**EXERCISE GOAL**
Would you please transcribe, exactly as written, the lines of the entries below starting at the one that holds "(719, 218) = (497, 174): none -> green ring" and ending at the one that holds "(914, 426) = (627, 355): blue", both included?

**GIVEN DATA**
++++++++

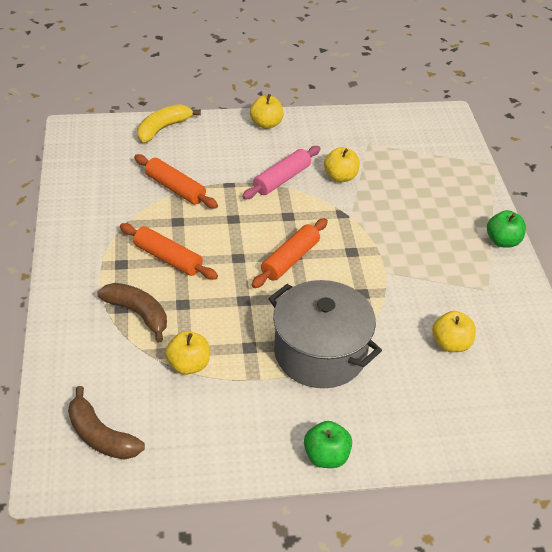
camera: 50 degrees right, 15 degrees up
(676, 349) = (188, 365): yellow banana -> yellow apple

++++++++

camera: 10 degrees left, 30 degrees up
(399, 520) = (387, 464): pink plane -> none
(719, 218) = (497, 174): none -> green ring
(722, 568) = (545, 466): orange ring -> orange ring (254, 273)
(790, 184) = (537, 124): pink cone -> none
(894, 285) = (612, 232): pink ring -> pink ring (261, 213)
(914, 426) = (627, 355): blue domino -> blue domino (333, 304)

++++++++

**ANSWER SECTION**
(719, 218) = (497, 174): none -> green ring
(722, 568) = (545, 466): orange ring -> orange ring (254, 273)
(790, 184) = (537, 124): pink cone -> none
(894, 285) = (612, 232): pink ring -> pink ring (261, 213)
(914, 426) = (627, 355): blue domino -> blue domino (333, 304)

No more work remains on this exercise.